Work to be completed: Repeat the listing exactly as given, omitting every image.

Dataset content:
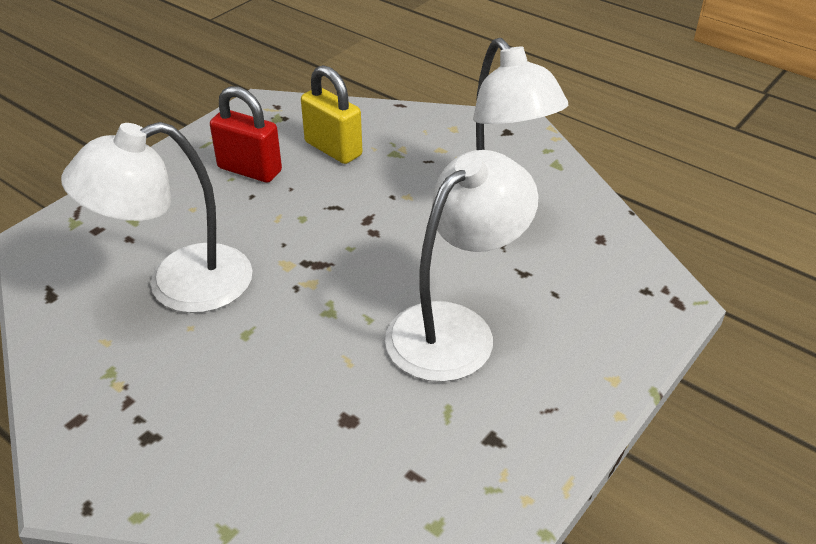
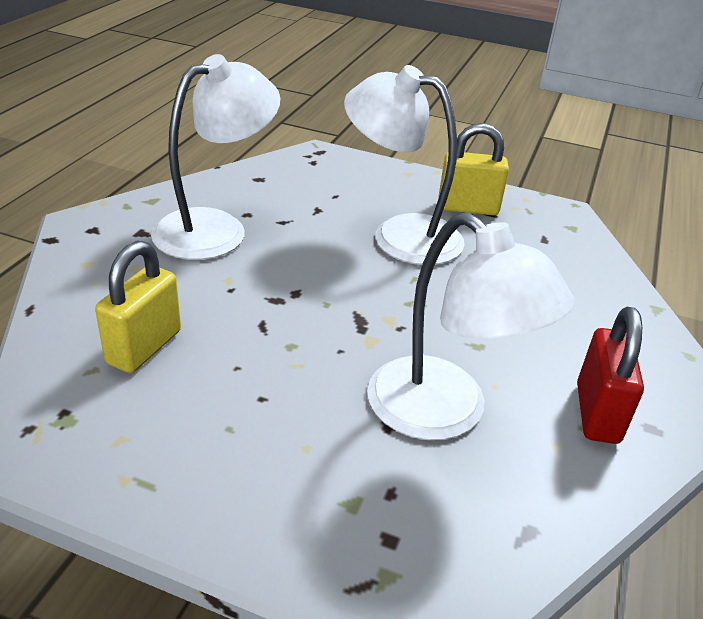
camera: 110 degrees left, 5 degrees down
(249, 170) = (207, 414): red padlock -> red padlock (597, 413)
(507, 415) = (468, 208): none -> yellow padlock

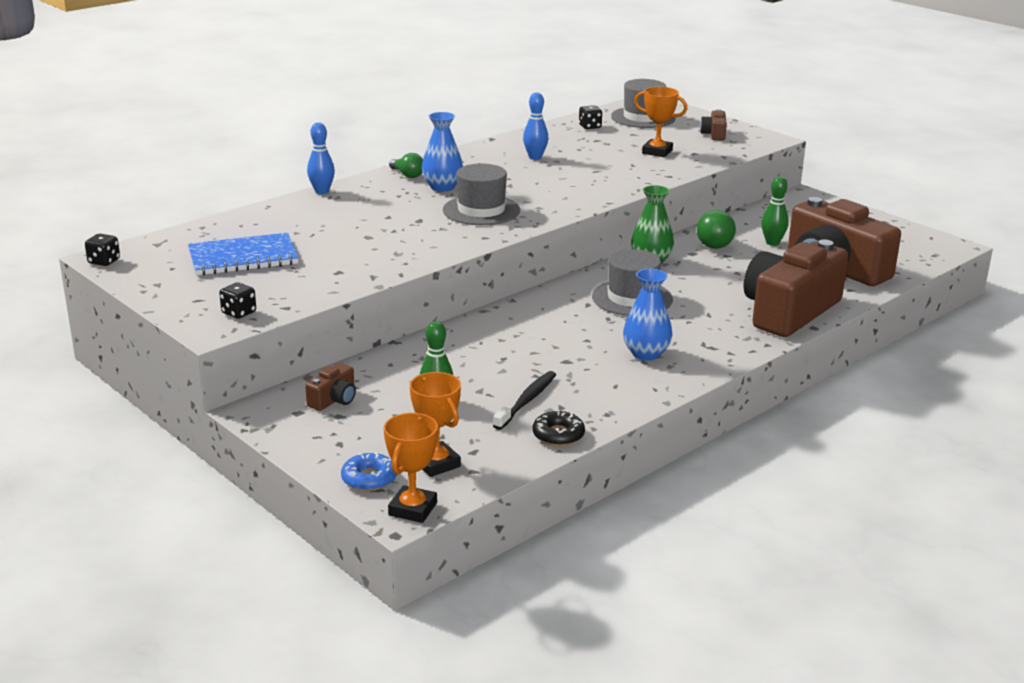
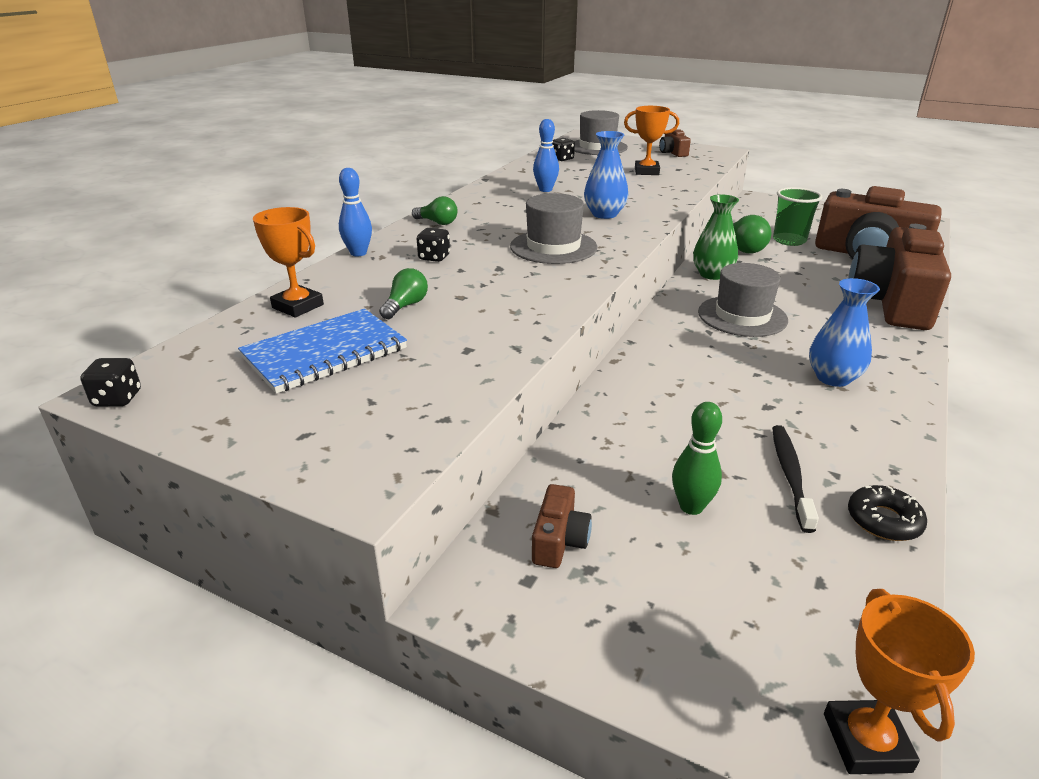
camera: 20 degrees left, 5 degrees up
(239, 313) = (383, 444): black dice -> black dice (434, 257)
(322, 236) = (405, 306): none -> green light bulb
(369, 479) = (742, 692): blue donut -> none
(436, 464) = (800, 624): orange trophy -> orange trophy (298, 306)
(442, 187) = (486, 229): blue vase -> blue vase (604, 214)
(772, 243) = (789, 240): green bowling pin -> green cup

Exercise solution:
camera: 110 degrees left, 5 degrees down
(249, 170) = (207, 414): red padlock -> red padlock (597, 413)
(507, 415) = (468, 208): none -> yellow padlock

camera: 20 degrees left, 5 degrees up
(239, 313) = (383, 444): black dice -> black dice (434, 257)
(322, 236) = (405, 306): none -> green light bulb
(369, 479) = (742, 692): blue donut -> none
(436, 464) = (800, 624): orange trophy -> orange trophy (298, 306)
(442, 187) = (486, 229): blue vase -> blue vase (604, 214)
(772, 243) = (789, 240): green bowling pin -> green cup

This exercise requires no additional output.